What you are asked to do => Every line below from the one containing "Click on each" through the one containing "Provide list of" is to be printed exactly, with the pictures omitted.

Recorded information =>

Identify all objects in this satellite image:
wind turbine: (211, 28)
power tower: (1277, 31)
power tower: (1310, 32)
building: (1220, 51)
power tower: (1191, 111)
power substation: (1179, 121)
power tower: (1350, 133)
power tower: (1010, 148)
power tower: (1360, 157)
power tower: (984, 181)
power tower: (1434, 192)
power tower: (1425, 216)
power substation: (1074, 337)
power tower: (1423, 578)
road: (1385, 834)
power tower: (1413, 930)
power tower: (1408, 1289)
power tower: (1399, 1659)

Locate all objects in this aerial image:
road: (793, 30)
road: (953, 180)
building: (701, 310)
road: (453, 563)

---

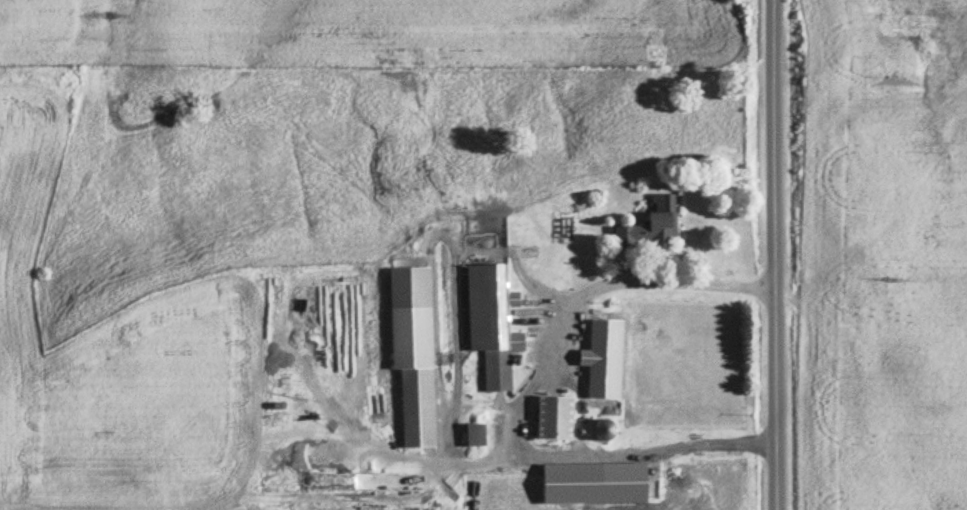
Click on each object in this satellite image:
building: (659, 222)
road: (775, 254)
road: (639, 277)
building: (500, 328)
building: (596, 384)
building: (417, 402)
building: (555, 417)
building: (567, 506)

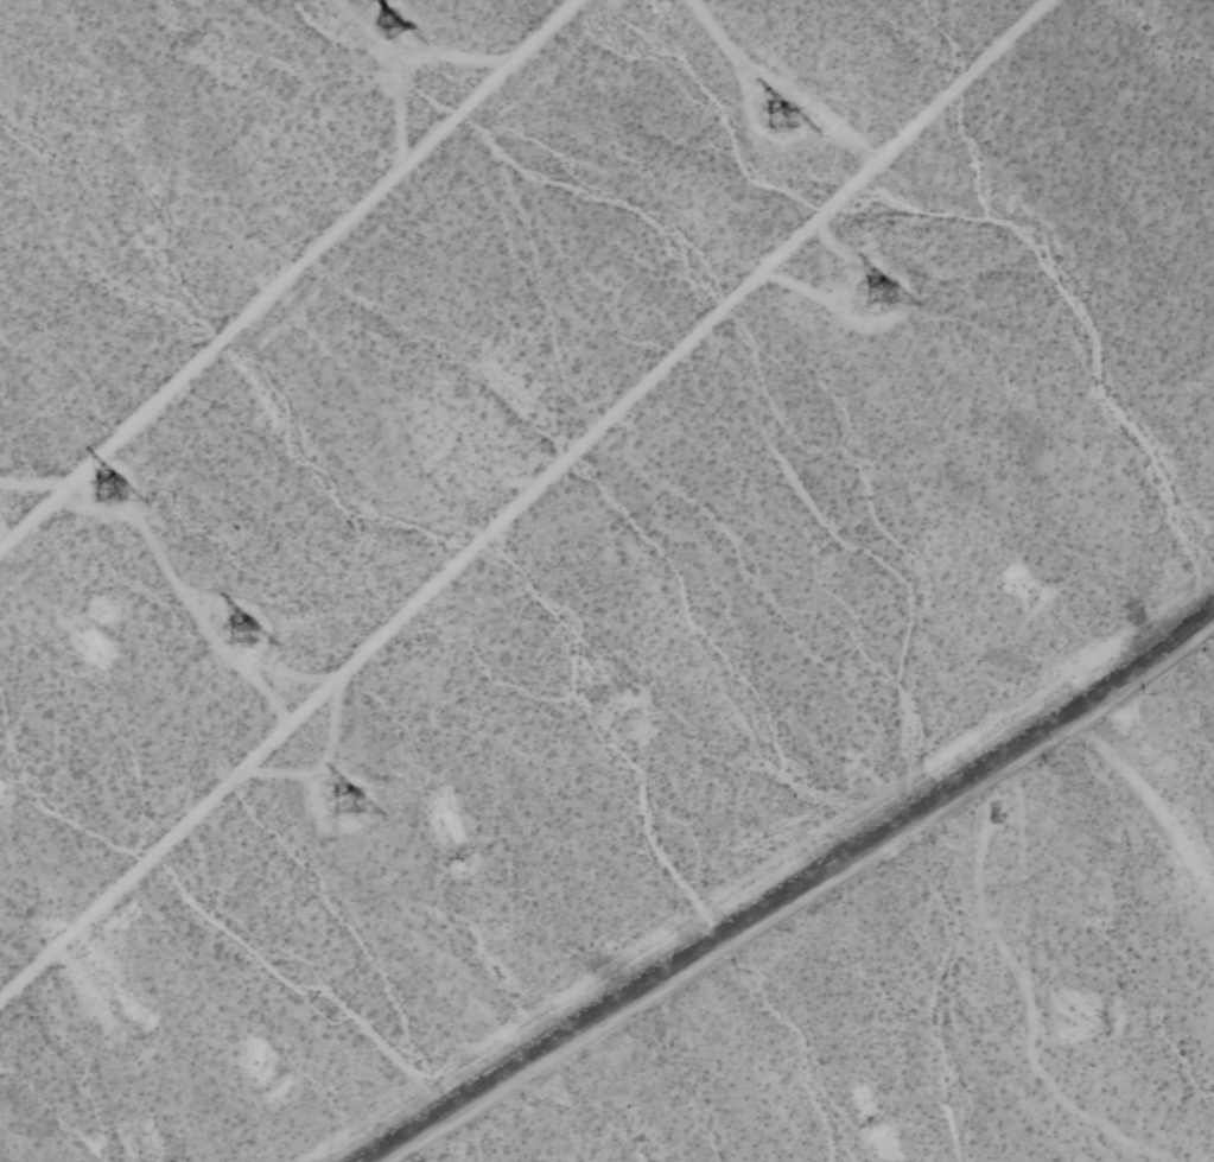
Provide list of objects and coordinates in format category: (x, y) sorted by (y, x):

Finished exercise =>
Click on each object in this satellite image:
building: (659, 222)
road: (775, 254)
road: (639, 277)
building: (500, 328)
building: (596, 384)
building: (417, 402)
building: (555, 417)
building: (567, 506)

Provide list of objects and coordinates in format category: (x, y) sorted by (y, x):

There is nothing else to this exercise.